*REQUIRED WORK:*
In the entries that follow, the lines from the one with "lime slope E5:F5" through the one with "none -> brown brick E6 level 3" are the ones to write out, exactly and with both ends included. Nothing else should appear.

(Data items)

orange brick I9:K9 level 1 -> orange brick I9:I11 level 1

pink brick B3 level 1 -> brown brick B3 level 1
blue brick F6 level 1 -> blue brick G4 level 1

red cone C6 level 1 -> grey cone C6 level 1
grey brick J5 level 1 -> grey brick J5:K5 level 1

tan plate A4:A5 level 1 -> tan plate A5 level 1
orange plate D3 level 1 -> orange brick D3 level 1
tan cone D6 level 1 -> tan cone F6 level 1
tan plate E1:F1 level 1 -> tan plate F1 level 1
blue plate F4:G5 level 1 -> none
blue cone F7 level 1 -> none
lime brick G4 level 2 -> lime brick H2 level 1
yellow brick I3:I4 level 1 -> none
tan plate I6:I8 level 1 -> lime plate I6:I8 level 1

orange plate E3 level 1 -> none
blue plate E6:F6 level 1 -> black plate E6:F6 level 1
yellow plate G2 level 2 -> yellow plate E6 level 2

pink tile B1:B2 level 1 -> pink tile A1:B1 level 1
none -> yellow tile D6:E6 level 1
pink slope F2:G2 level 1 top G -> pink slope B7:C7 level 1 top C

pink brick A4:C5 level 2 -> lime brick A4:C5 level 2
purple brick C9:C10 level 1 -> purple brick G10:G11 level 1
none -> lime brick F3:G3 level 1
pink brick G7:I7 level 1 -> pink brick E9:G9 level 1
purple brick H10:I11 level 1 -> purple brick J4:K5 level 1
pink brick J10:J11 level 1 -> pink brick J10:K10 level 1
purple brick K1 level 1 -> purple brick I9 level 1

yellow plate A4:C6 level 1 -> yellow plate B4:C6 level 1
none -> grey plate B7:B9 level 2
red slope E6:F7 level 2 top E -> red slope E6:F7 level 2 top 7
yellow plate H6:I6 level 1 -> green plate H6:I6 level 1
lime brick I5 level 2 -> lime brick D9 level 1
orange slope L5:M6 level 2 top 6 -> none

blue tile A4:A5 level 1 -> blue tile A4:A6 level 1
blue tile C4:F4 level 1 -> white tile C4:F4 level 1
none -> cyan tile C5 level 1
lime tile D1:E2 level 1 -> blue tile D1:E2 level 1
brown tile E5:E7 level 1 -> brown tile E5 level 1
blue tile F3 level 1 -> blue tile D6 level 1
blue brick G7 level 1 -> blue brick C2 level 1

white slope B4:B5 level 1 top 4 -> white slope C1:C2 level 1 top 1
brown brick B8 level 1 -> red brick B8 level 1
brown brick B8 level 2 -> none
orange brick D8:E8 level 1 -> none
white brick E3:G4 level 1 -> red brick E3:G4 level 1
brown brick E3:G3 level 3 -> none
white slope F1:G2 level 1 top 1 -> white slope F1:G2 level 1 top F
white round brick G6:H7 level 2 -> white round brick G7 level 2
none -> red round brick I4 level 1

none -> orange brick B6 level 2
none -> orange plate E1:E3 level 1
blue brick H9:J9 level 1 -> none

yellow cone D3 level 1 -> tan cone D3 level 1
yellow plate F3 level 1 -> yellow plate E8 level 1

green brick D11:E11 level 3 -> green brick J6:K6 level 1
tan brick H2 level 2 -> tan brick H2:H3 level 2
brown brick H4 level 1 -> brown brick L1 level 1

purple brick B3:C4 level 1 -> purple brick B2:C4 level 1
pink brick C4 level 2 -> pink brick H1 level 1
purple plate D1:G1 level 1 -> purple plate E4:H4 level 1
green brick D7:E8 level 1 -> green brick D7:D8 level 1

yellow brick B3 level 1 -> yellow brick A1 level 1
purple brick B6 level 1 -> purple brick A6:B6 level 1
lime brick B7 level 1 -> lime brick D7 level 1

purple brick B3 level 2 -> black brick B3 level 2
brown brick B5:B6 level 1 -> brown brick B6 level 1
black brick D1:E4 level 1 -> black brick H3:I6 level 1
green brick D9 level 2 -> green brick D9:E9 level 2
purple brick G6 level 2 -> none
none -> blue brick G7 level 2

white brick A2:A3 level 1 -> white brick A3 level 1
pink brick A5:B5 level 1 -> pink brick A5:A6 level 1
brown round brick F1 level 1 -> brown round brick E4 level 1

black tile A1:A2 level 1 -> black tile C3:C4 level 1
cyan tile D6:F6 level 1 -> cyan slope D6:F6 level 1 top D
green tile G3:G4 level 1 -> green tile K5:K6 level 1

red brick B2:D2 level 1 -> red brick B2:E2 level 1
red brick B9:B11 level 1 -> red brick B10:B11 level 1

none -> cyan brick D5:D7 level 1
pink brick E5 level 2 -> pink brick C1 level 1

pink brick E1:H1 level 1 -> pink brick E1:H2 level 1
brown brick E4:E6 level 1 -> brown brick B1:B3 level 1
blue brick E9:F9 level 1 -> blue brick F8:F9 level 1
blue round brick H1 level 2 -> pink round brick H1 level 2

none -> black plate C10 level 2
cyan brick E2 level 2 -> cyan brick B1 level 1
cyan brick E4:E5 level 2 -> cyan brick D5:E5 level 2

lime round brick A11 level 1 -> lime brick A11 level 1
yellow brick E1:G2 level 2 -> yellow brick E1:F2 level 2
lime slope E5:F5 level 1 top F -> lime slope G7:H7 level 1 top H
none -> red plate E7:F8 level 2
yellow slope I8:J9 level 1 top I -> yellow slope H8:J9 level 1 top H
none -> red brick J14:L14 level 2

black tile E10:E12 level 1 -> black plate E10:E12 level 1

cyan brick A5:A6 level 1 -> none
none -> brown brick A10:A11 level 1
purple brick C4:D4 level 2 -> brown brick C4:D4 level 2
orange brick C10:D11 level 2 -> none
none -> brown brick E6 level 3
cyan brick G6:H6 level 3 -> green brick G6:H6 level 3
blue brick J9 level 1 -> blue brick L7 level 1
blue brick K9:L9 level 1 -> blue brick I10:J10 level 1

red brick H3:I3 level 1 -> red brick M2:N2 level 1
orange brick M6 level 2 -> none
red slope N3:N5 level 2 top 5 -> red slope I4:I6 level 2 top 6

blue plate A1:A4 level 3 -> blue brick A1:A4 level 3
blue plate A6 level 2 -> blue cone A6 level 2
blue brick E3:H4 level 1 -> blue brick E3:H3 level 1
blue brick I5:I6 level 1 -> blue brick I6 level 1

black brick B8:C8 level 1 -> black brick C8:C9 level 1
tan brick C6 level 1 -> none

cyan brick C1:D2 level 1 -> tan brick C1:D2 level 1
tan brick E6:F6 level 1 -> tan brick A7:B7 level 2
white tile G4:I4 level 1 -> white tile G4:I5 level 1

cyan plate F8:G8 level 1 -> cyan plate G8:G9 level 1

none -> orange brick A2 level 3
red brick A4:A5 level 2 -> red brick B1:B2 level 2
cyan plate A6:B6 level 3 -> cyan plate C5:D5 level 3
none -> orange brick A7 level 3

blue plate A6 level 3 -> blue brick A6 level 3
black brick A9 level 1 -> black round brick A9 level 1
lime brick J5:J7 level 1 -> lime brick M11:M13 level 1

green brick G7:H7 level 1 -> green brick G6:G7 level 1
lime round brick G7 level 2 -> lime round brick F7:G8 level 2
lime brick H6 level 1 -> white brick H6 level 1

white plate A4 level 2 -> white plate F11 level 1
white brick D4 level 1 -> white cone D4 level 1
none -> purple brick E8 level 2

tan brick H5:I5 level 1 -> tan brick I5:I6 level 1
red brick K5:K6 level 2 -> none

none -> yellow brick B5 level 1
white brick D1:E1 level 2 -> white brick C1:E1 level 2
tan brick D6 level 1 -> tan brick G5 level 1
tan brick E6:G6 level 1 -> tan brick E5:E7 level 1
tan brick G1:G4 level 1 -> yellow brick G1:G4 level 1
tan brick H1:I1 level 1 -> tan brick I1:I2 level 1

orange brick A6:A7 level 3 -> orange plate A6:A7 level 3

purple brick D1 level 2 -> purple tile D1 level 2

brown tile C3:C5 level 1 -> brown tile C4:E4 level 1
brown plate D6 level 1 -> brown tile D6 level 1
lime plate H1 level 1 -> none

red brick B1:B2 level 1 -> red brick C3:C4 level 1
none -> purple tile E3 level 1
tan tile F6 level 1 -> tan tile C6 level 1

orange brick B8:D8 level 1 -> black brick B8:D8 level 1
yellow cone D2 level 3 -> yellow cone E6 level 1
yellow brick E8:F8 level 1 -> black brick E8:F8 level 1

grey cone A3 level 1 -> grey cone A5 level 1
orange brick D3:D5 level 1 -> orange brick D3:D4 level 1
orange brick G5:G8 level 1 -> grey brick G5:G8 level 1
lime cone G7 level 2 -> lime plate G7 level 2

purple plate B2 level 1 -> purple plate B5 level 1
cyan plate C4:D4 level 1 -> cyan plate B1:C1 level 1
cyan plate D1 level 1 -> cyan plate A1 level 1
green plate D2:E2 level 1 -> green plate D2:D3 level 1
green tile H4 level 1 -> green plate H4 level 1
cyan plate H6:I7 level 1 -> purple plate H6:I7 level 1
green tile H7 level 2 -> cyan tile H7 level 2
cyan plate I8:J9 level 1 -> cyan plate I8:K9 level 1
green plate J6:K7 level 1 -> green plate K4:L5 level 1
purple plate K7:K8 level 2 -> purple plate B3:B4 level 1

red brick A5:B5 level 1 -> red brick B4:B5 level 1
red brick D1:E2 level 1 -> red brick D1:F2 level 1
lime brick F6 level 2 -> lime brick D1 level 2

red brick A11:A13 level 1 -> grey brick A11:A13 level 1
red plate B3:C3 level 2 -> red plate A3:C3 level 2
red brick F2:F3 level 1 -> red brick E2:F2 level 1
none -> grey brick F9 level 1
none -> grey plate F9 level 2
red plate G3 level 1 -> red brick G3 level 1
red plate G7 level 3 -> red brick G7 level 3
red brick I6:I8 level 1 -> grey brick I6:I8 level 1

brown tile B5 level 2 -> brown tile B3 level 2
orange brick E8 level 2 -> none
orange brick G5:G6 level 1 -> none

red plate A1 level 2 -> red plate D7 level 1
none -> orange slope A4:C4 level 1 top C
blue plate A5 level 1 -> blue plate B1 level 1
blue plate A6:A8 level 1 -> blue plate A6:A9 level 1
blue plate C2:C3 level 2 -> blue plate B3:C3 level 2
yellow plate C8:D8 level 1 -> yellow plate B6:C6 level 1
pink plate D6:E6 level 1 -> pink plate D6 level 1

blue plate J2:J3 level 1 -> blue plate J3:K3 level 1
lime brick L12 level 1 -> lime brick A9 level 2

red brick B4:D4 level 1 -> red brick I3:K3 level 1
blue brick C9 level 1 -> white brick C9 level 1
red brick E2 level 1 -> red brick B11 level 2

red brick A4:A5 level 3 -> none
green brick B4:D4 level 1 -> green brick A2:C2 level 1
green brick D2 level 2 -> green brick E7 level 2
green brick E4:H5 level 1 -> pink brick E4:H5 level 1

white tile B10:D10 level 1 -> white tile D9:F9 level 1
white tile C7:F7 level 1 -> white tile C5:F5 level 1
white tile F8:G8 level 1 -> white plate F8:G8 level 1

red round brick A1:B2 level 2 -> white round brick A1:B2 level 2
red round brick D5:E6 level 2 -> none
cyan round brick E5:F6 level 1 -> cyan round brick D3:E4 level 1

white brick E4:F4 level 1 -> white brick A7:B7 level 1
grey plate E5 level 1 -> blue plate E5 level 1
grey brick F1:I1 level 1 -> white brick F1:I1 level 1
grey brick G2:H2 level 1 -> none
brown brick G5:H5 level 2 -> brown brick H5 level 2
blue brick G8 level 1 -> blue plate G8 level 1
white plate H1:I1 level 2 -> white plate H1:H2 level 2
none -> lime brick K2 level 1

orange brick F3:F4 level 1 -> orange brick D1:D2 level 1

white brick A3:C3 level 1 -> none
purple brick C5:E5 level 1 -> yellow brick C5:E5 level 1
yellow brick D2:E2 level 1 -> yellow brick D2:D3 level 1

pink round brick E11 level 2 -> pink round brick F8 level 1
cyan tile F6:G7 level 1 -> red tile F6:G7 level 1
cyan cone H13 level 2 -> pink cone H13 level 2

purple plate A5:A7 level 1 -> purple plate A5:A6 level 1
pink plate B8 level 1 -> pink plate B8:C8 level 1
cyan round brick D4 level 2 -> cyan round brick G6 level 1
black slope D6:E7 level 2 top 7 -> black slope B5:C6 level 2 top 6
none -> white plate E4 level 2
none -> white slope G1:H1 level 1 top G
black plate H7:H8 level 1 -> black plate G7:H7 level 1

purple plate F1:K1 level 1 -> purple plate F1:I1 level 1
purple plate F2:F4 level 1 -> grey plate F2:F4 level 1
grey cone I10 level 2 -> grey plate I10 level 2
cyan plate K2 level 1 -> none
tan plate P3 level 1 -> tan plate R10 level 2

*ANSWER SECTION:*
lime slope E5:F5 level 1 top F -> lime slope G7:H7 level 1 top H
none -> red plate E7:F8 level 2
yellow slope I8:J9 level 1 top I -> yellow slope H8:J9 level 1 top H
none -> red brick J14:L14 level 2

black tile E10:E12 level 1 -> black plate E10:E12 level 1

cyan brick A5:A6 level 1 -> none
none -> brown brick A10:A11 level 1
purple brick C4:D4 level 2 -> brown brick C4:D4 level 2
orange brick C10:D11 level 2 -> none
none -> brown brick E6 level 3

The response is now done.